### Task goal
Exactly as they stand, the data below are to be printed again.

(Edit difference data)
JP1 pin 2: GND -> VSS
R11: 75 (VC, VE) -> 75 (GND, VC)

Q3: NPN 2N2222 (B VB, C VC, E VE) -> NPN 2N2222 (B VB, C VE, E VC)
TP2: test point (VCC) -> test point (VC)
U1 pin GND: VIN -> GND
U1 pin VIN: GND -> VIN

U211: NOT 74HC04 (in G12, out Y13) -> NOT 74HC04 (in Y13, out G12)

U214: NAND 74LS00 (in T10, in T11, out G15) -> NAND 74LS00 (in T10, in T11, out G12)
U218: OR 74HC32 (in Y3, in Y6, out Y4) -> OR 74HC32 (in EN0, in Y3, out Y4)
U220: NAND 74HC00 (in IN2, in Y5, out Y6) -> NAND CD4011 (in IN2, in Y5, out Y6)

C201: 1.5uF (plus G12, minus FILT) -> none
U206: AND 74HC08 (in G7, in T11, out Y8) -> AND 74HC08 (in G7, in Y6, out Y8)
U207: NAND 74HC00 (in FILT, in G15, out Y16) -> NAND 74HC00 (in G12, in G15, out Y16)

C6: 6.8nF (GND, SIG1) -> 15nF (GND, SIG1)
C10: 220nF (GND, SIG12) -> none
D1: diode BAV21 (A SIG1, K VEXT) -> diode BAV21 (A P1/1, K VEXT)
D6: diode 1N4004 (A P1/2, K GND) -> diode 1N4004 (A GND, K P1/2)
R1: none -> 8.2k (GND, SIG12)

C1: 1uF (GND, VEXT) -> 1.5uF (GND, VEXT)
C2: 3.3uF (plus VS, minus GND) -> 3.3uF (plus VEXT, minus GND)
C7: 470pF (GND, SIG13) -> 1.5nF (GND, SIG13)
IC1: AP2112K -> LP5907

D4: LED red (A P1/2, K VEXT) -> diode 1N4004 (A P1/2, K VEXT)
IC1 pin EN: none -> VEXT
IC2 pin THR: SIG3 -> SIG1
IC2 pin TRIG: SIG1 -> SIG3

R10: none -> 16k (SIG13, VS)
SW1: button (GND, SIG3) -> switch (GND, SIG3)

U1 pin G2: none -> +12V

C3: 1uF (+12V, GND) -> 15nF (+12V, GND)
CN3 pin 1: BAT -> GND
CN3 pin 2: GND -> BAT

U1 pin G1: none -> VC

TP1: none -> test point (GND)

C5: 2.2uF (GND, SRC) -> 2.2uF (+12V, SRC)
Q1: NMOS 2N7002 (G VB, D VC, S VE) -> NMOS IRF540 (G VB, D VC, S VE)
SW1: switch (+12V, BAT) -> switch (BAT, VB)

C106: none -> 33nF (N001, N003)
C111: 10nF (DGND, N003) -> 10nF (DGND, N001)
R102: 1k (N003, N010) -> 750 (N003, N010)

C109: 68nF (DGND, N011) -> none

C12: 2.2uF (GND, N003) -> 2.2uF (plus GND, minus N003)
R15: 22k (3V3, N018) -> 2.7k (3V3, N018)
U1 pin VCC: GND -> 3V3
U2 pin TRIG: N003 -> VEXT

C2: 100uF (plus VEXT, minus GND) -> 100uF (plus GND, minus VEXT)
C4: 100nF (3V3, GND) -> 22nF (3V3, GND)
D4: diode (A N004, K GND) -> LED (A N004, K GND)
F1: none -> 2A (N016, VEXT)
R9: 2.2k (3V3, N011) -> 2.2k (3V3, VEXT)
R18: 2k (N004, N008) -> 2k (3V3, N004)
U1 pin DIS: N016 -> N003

### Solution to the exercise
JP1 pin 2: GND -> VSS
R11: 75 (VC, VE) -> 75 (GND, VC)

Q3: NPN 2N2222 (B VB, C VC, E VE) -> NPN 2N2222 (B VB, C VE, E VC)
TP2: test point (VCC) -> test point (VC)
U1 pin GND: VIN -> GND
U1 pin VIN: GND -> VIN

U211: NOT 74HC04 (in G12, out Y13) -> NOT 74HC04 (in Y13, out G12)

U214: NAND 74LS00 (in T10, in T11, out G15) -> NAND 74LS00 (in T10, in T11, out G12)
U218: OR 74HC32 (in Y3, in Y6, out Y4) -> OR 74HC32 (in EN0, in Y3, out Y4)
U220: NAND 74HC00 (in IN2, in Y5, out Y6) -> NAND CD4011 (in IN2, in Y5, out Y6)

C201: 1.5uF (plus G12, minus FILT) -> none
U206: AND 74HC08 (in G7, in T11, out Y8) -> AND 74HC08 (in G7, in Y6, out Y8)
U207: NAND 74HC00 (in FILT, in G15, out Y16) -> NAND 74HC00 (in G12, in G15, out Y16)

C6: 6.8nF (GND, SIG1) -> 15nF (GND, SIG1)
C10: 220nF (GND, SIG12) -> none
D1: diode BAV21 (A SIG1, K VEXT) -> diode BAV21 (A P1/1, K VEXT)
D6: diode 1N4004 (A P1/2, K GND) -> diode 1N4004 (A GND, K P1/2)
R1: none -> 8.2k (GND, SIG12)

C1: 1uF (GND, VEXT) -> 1.5uF (GND, VEXT)
C2: 3.3uF (plus VS, minus GND) -> 3.3uF (plus VEXT, minus GND)
C7: 470pF (GND, SIG13) -> 1.5nF (GND, SIG13)
IC1: AP2112K -> LP5907

D4: LED red (A P1/2, K VEXT) -> diode 1N4004 (A P1/2, K VEXT)
IC1 pin EN: none -> VEXT
IC2 pin THR: SIG3 -> SIG1
IC2 pin TRIG: SIG1 -> SIG3

R10: none -> 16k (SIG13, VS)
SW1: button (GND, SIG3) -> switch (GND, SIG3)

U1 pin G2: none -> +12V

C3: 1uF (+12V, GND) -> 15nF (+12V, GND)
CN3 pin 1: BAT -> GND
CN3 pin 2: GND -> BAT

U1 pin G1: none -> VC

TP1: none -> test point (GND)

C5: 2.2uF (GND, SRC) -> 2.2uF (+12V, SRC)
Q1: NMOS 2N7002 (G VB, D VC, S VE) -> NMOS IRF540 (G VB, D VC, S VE)
SW1: switch (+12V, BAT) -> switch (BAT, VB)

C106: none -> 33nF (N001, N003)
C111: 10nF (DGND, N003) -> 10nF (DGND, N001)
R102: 1k (N003, N010) -> 750 (N003, N010)

C109: 68nF (DGND, N011) -> none

C12: 2.2uF (GND, N003) -> 2.2uF (plus GND, minus N003)
R15: 22k (3V3, N018) -> 2.7k (3V3, N018)
U1 pin VCC: GND -> 3V3
U2 pin TRIG: N003 -> VEXT

C2: 100uF (plus VEXT, minus GND) -> 100uF (plus GND, minus VEXT)
C4: 100nF (3V3, GND) -> 22nF (3V3, GND)
D4: diode (A N004, K GND) -> LED (A N004, K GND)
F1: none -> 2A (N016, VEXT)
R9: 2.2k (3V3, N011) -> 2.2k (3V3, VEXT)
R18: 2k (N004, N008) -> 2k (3V3, N004)
U1 pin DIS: N016 -> N003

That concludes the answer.